▸ Supplied records:
-------

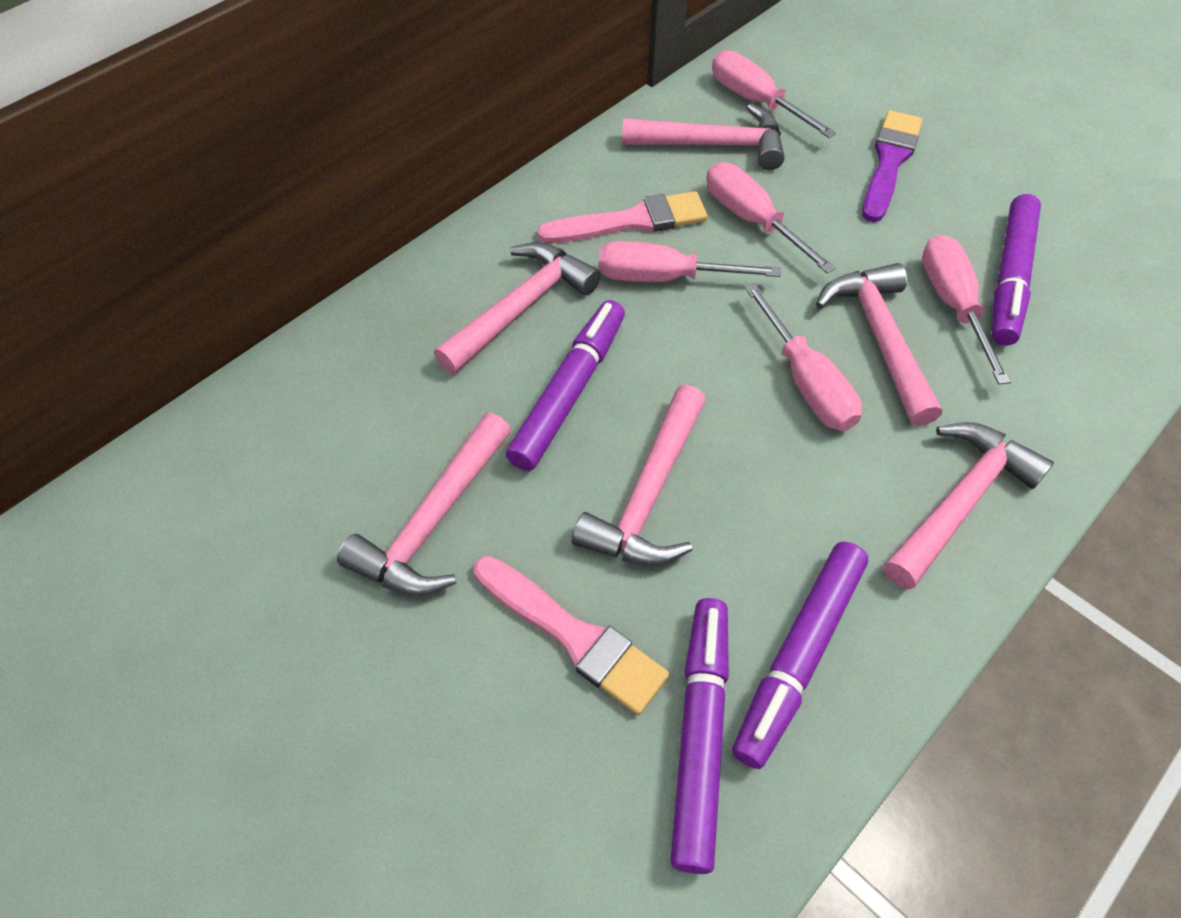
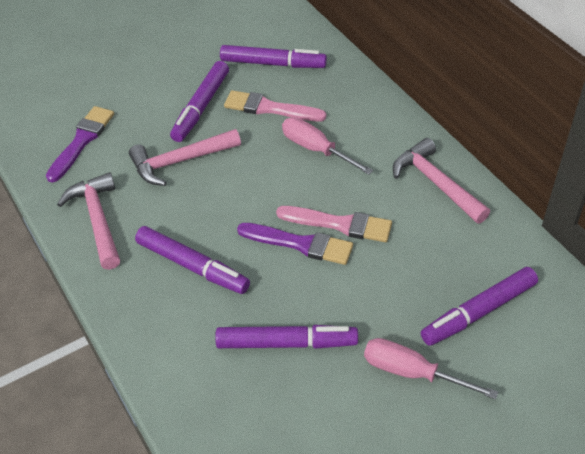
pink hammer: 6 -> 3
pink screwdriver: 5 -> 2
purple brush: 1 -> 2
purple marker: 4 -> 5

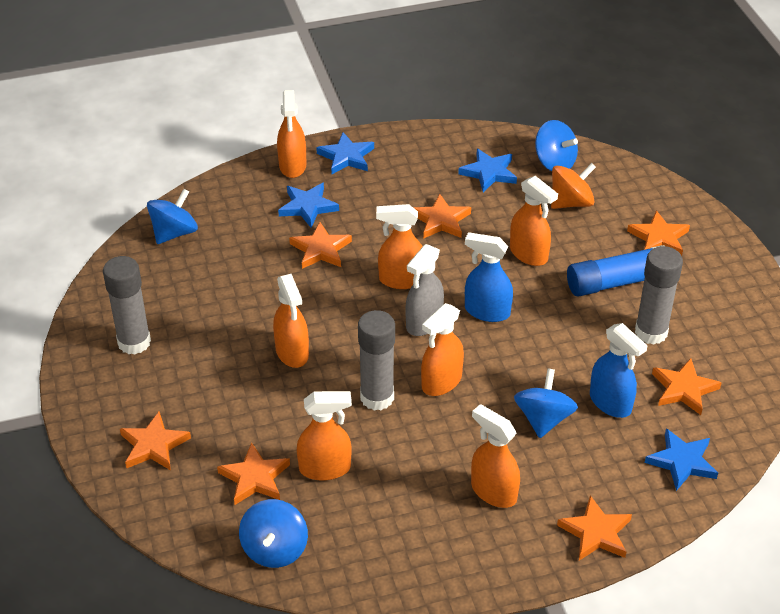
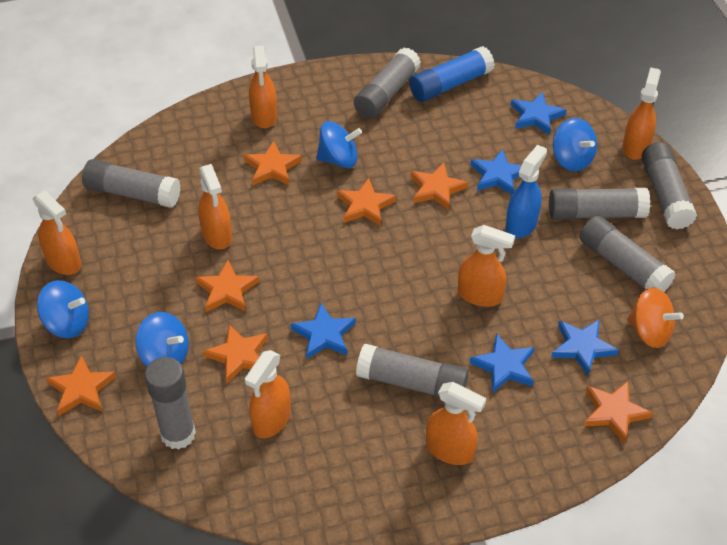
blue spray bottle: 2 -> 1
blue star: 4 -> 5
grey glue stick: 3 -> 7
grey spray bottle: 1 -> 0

-------

▸ Activity: Copy all lines from the material above that hold the word "bottle".

▸ Finished exercise:
blue spray bottle: 2 -> 1
grey spray bottle: 1 -> 0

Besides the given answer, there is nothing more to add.